### Exercise details
After finding the line with "black brick A8:B8" in the data below, set down exactly each line through the one with "lime tile B1:B2", inclusive, and stop there.

** Information provided follows **

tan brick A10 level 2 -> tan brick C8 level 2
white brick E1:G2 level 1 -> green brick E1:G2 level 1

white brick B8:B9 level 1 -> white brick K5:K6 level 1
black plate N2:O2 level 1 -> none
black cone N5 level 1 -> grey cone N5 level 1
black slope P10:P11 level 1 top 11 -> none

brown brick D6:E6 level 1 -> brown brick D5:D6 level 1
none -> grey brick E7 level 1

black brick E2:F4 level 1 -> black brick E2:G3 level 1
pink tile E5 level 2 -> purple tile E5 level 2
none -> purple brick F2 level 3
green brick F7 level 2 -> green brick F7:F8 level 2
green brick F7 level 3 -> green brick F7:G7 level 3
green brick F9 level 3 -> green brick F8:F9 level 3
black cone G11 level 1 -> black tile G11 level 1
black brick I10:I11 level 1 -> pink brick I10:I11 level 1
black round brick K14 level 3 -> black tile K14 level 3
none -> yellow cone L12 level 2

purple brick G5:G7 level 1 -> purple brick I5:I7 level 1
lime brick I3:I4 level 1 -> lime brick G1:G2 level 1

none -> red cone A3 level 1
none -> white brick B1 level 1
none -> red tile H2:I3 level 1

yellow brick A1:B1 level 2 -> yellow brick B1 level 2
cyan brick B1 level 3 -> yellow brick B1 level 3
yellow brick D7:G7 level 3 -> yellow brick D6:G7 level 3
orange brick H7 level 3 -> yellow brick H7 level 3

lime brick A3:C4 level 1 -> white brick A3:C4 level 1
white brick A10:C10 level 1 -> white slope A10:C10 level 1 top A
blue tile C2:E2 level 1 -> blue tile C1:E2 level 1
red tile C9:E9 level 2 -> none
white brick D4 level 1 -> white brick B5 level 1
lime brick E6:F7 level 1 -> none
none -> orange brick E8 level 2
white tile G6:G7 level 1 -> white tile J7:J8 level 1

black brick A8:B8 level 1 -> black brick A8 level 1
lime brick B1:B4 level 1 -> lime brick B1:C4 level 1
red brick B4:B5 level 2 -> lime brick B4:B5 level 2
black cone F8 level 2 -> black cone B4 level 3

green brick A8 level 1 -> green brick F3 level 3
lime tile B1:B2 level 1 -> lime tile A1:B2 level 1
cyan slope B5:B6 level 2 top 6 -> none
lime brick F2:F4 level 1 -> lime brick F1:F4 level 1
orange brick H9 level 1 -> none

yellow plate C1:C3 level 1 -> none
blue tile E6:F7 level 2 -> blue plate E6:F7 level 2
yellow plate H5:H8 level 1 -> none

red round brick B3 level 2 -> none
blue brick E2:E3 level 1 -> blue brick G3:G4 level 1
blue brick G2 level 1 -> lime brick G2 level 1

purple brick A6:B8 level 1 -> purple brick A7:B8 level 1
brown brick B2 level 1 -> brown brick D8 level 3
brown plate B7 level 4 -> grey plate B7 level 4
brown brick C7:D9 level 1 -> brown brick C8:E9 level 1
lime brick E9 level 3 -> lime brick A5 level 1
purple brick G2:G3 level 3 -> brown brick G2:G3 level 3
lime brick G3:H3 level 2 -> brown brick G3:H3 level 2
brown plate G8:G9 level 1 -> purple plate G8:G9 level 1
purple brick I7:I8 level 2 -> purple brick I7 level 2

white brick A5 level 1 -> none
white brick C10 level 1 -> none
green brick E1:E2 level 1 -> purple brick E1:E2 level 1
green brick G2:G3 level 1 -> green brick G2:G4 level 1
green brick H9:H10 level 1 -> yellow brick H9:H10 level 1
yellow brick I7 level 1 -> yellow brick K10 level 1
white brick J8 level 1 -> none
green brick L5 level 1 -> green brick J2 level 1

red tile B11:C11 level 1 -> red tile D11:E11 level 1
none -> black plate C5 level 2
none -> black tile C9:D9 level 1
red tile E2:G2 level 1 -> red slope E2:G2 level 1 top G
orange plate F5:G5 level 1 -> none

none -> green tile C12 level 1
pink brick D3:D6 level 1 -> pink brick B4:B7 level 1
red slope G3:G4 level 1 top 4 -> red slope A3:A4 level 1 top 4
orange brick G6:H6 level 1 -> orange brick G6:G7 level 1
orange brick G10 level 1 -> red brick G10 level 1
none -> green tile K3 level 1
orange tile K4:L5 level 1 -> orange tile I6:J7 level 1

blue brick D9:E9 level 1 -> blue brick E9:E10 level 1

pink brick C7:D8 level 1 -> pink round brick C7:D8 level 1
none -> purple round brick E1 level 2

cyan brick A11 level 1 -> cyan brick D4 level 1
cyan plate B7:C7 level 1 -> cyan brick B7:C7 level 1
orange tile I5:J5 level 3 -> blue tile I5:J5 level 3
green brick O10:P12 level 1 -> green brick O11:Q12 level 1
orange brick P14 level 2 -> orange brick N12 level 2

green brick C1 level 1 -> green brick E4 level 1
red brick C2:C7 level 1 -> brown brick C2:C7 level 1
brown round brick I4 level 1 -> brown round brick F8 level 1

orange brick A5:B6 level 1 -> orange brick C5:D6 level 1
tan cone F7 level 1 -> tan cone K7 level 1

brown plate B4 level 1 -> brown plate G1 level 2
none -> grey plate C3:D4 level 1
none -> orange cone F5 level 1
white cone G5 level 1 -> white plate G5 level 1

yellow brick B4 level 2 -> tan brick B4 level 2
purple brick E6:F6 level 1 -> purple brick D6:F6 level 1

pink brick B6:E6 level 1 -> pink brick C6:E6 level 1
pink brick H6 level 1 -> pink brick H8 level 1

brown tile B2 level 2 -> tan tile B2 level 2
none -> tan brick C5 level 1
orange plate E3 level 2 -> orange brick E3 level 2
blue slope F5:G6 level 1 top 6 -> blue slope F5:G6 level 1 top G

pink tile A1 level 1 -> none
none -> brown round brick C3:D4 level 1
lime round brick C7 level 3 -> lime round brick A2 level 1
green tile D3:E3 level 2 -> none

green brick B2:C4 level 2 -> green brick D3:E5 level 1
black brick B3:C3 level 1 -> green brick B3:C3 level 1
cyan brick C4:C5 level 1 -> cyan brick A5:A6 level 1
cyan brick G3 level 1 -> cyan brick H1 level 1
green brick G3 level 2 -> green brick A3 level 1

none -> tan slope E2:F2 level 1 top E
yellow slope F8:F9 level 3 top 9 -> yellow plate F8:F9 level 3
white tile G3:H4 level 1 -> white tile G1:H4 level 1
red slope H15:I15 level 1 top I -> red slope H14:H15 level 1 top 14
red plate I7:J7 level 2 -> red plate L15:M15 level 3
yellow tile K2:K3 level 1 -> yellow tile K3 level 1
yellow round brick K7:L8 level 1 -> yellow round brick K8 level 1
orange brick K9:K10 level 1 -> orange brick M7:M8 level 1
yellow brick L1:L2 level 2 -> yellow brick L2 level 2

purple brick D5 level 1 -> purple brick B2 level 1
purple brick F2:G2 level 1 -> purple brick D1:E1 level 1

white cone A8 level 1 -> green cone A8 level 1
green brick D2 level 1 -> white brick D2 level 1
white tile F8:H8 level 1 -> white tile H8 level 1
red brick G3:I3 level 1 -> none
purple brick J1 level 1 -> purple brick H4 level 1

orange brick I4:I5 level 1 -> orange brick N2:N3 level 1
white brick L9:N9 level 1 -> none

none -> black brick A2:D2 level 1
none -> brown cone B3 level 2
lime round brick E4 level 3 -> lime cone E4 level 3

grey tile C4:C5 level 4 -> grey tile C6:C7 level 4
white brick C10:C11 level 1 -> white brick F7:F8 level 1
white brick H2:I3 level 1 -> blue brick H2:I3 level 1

** End of Information provided **

### Expected output
black brick A8:B8 level 1 -> black brick A8 level 1
lime brick B1:B4 level 1 -> lime brick B1:C4 level 1
red brick B4:B5 level 2 -> lime brick B4:B5 level 2
black cone F8 level 2 -> black cone B4 level 3

green brick A8 level 1 -> green brick F3 level 3
lime tile B1:B2 level 1 -> lime tile A1:B2 level 1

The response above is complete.